BEGIN GIVEN RECORDS
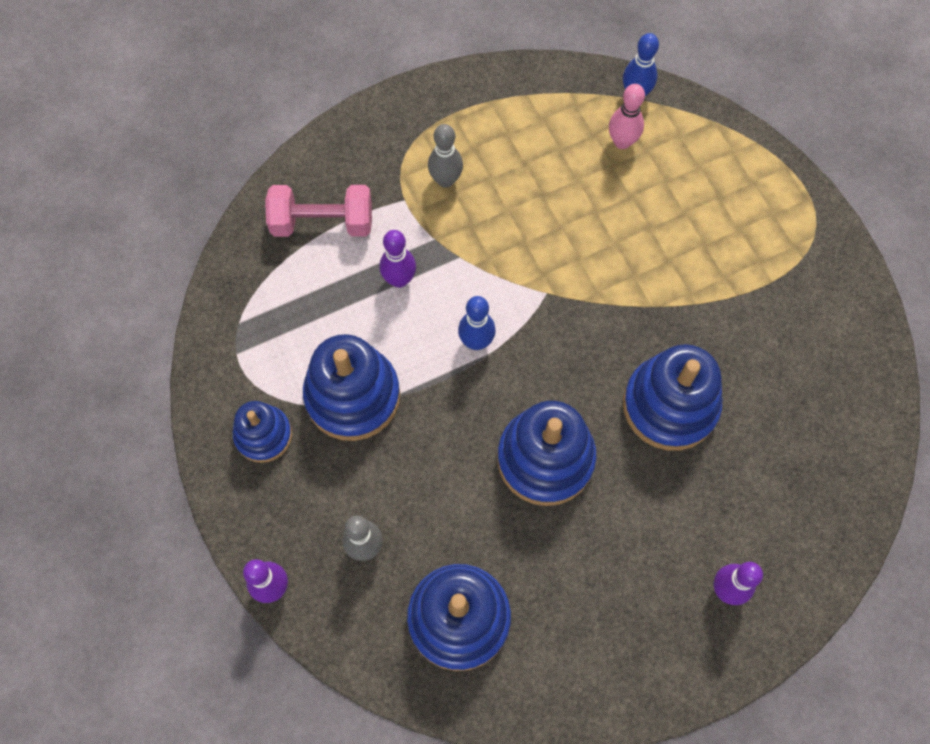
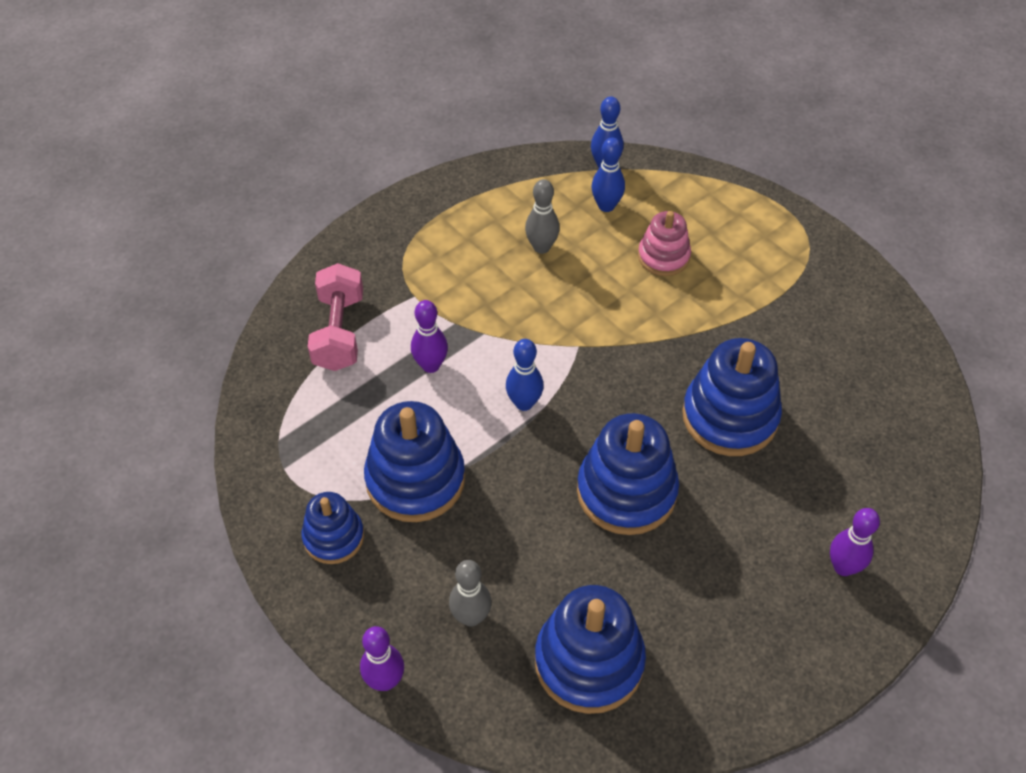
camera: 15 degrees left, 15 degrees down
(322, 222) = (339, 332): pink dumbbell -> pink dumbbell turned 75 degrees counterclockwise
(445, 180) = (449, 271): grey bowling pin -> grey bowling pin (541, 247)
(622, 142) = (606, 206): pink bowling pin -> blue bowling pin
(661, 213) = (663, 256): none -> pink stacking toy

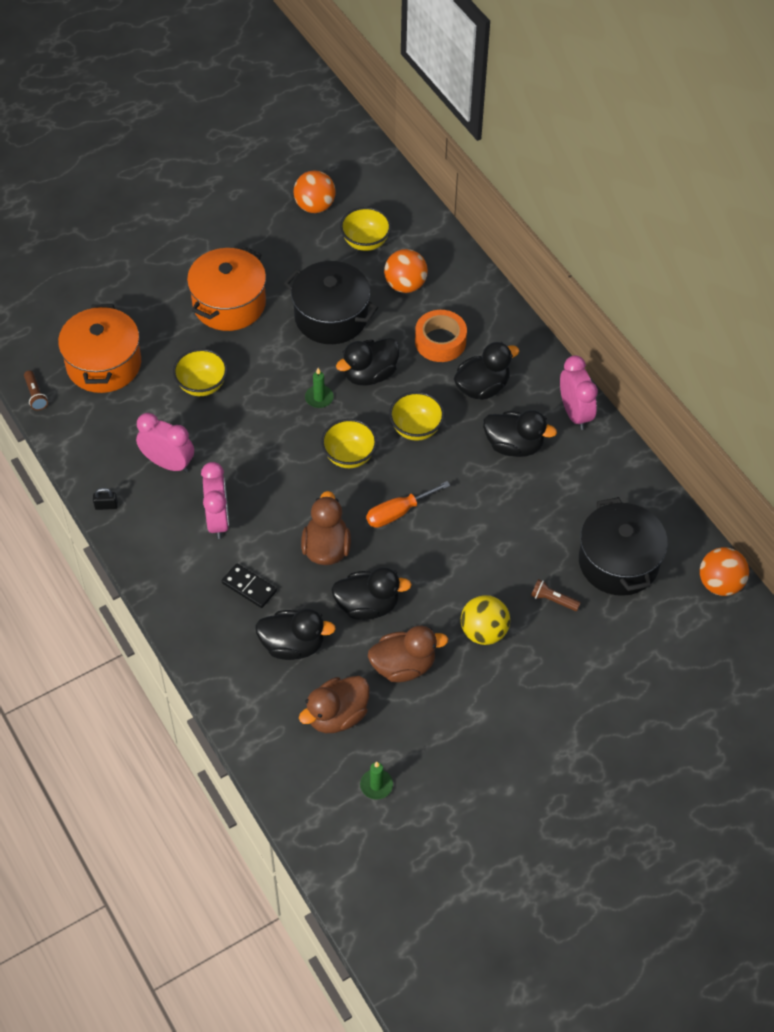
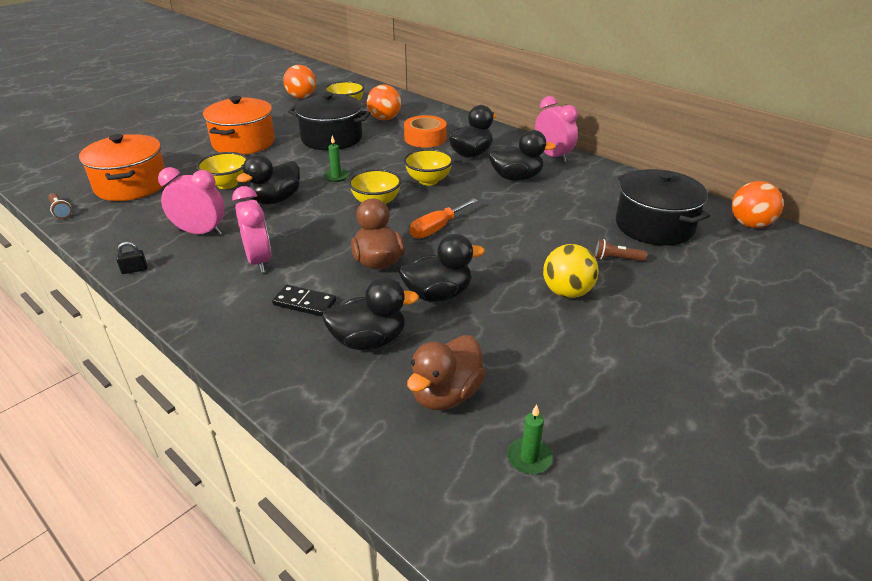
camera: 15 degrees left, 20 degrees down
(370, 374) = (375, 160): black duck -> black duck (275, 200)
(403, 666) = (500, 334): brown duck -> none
END GIVEN RECORDS
EXERCISE AIM
Output, exactly and without pictures, the lines above that run from the one containing "(322, 222) = (339, 332): pink" through the last line of the entries, inclusive.

EXPECTED ANSWER
(322, 222) = (339, 332): pink dumbbell -> pink dumbbell turned 75 degrees counterclockwise
(445, 180) = (449, 271): grey bowling pin -> grey bowling pin (541, 247)
(622, 142) = (606, 206): pink bowling pin -> blue bowling pin
(661, 213) = (663, 256): none -> pink stacking toy

camera: 15 degrees left, 20 degrees down
(370, 374) = (375, 160): black duck -> black duck (275, 200)
(403, 666) = (500, 334): brown duck -> none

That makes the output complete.